- **WHAT IS REQUIRED**:
Exclude all pictures, then write out exactly the lines below from the first one through the line with "white brick A4:A7".

- **EXCERPTED DATA**:
------------------------------

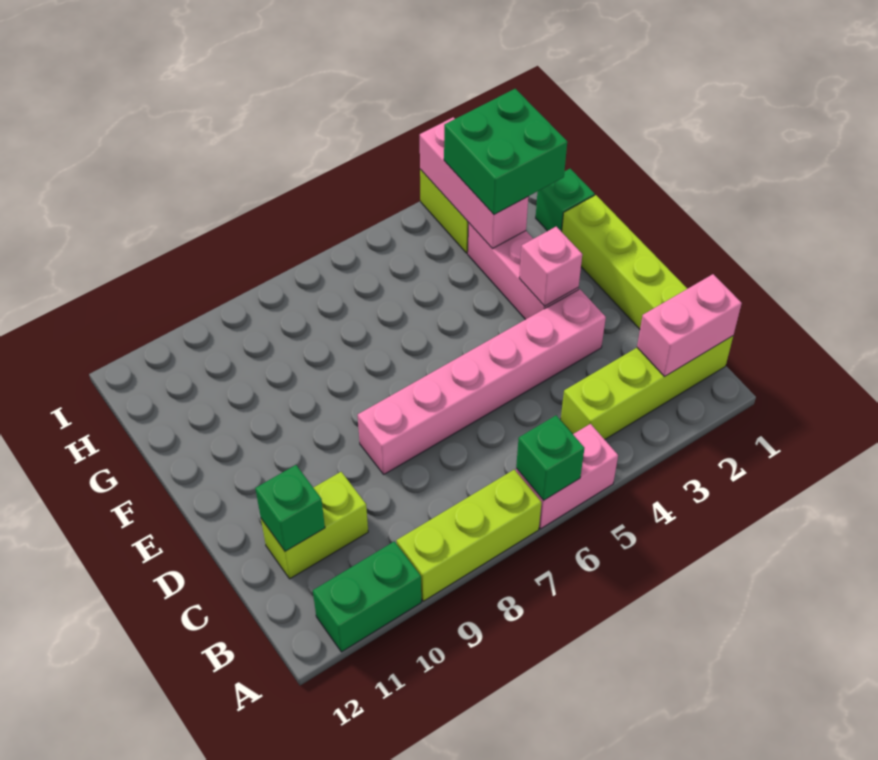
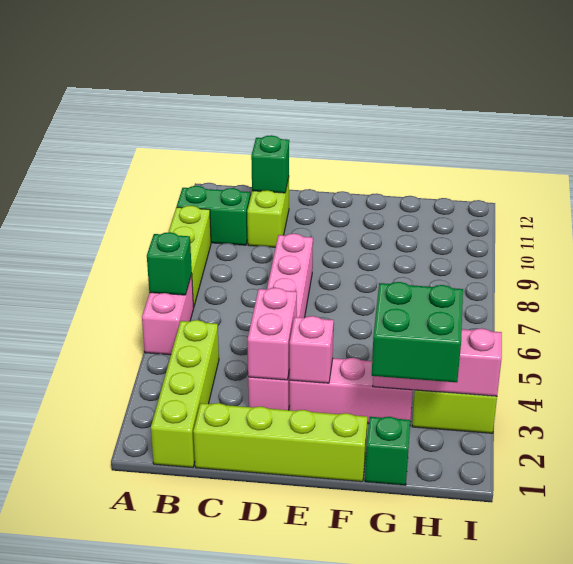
green brick A10:A11 level 1 -> green brick A10:B10 level 1
pink brick B1:B2 level 2 -> pink brick D3:D4 level 2

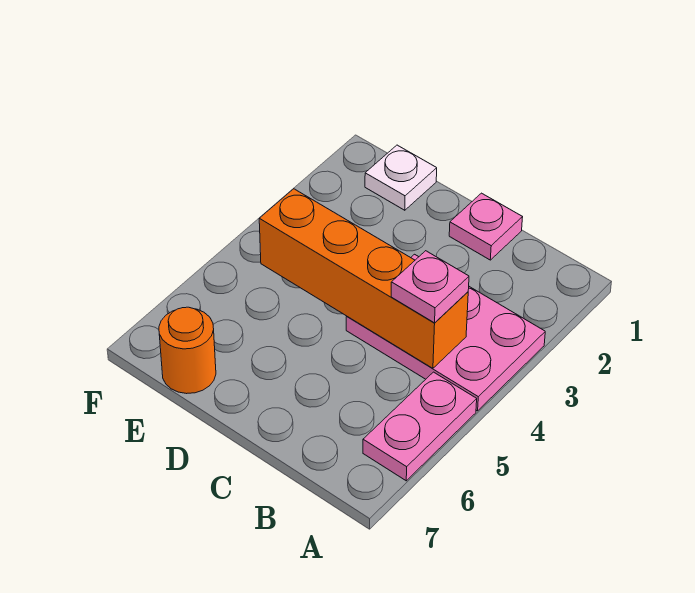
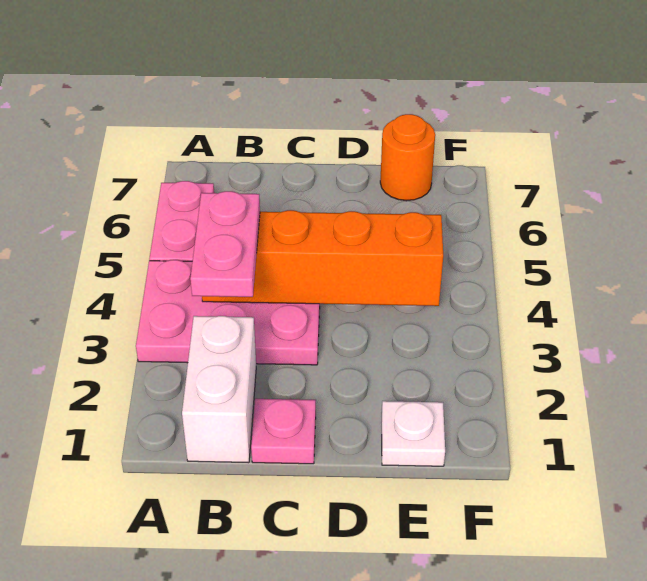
none -> white brick B1:B2 level 1
pink plate B4 level 3 -> pink plate B3:B4 level 3

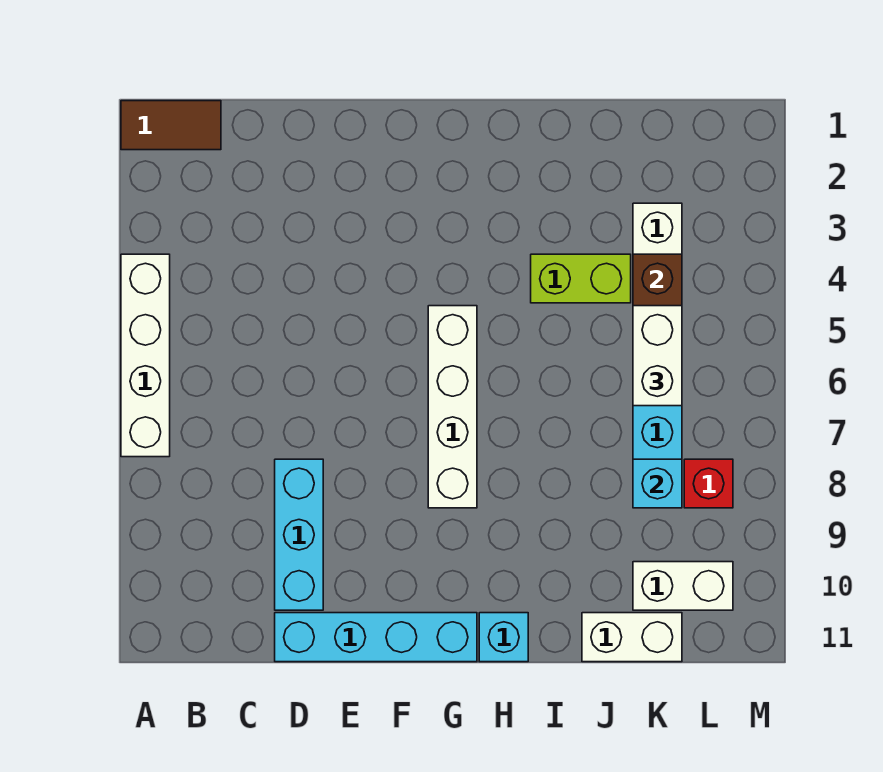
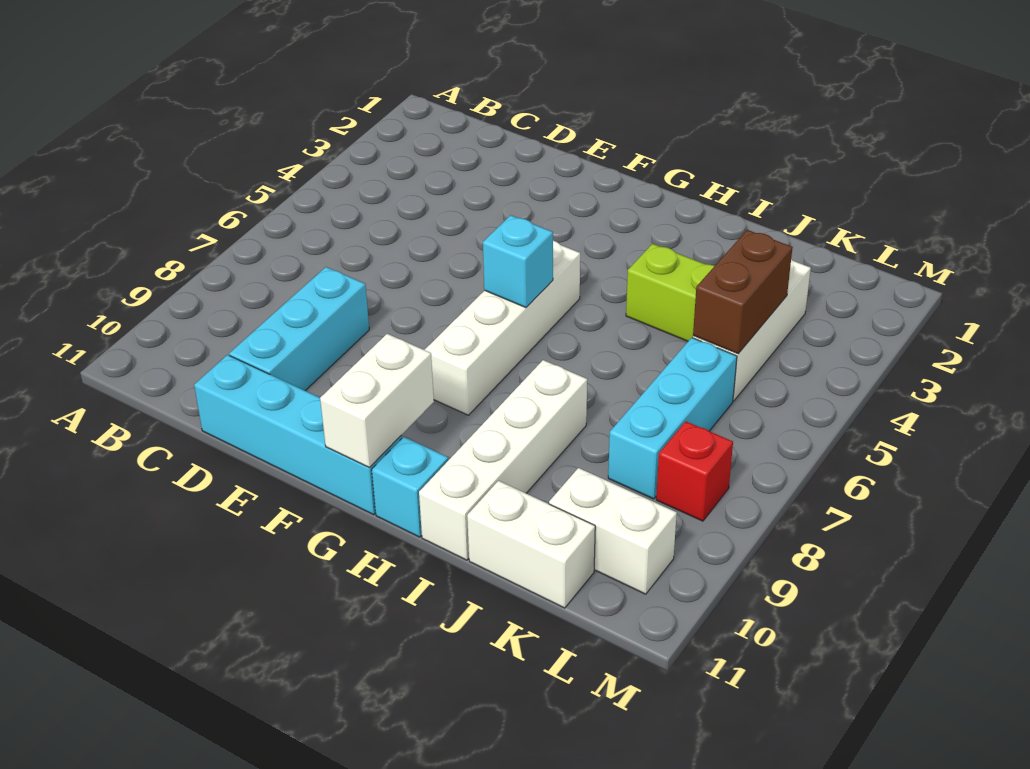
brown tile A1:B1 level 1 -> none
white brick A4:A7 level 1 -> white brick I8:I11 level 1
white brick K5:K6 level 3 -> white brick G10:G11 level 2
cyan brick K8 level 2 -> cyan brick G6 level 2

------------------------------

- **RESULT OF THE TASK**:
green brick A10:A11 level 1 -> green brick A10:B10 level 1
pink brick B1:B2 level 2 -> pink brick D3:D4 level 2

none -> white brick B1:B2 level 1
pink plate B4 level 3 -> pink plate B3:B4 level 3

brown tile A1:B1 level 1 -> none
white brick A4:A7 level 1 -> white brick I8:I11 level 1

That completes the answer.